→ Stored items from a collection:
· · ·
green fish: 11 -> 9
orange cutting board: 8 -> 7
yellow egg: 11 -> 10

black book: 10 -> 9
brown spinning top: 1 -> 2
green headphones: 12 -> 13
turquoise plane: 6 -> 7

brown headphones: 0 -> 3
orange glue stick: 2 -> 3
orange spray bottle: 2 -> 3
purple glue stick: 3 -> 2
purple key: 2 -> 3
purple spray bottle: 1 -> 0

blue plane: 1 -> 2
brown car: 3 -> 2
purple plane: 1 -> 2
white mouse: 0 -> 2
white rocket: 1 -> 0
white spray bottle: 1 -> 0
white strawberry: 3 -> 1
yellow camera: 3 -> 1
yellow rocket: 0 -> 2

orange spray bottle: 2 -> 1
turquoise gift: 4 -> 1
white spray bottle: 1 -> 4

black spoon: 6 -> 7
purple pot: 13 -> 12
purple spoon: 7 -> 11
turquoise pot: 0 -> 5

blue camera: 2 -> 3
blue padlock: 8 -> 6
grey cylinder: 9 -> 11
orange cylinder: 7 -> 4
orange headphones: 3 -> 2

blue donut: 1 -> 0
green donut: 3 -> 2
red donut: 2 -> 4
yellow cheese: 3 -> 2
· · ·
→ Your goal:
Copy out each line of the data in which the word "spray" appears.

→ Solution to this task:
orange spray bottle: 2 -> 3
purple spray bottle: 1 -> 0
white spray bottle: 1 -> 0
orange spray bottle: 2 -> 1
white spray bottle: 1 -> 4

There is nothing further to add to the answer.